## Records to process:

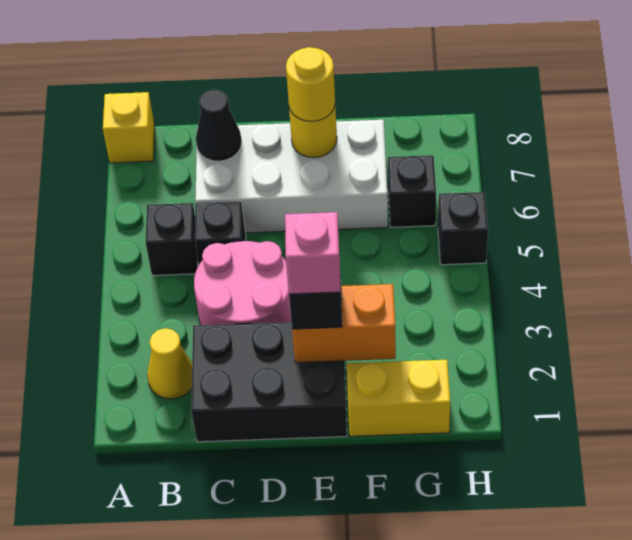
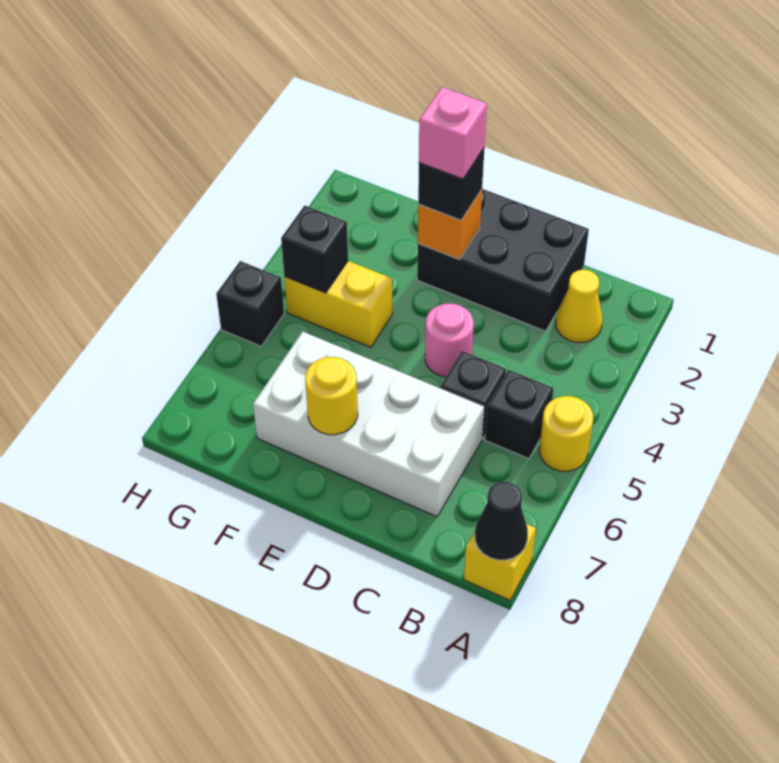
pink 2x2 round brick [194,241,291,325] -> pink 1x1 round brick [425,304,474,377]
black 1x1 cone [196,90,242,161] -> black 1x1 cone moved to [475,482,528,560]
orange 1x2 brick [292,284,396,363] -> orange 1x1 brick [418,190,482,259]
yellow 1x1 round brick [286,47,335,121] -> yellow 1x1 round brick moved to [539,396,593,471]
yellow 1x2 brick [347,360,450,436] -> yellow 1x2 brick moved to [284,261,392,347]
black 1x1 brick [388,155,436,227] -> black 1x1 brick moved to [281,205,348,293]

## Instruction:
In the records above, find the lines containing "yellow" and copy them.

## Response:
yellow 1x1 round brick [286,47,335,121] -> yellow 1x1 round brick moved to [539,396,593,471]
yellow 1x2 brick [347,360,450,436] -> yellow 1x2 brick moved to [284,261,392,347]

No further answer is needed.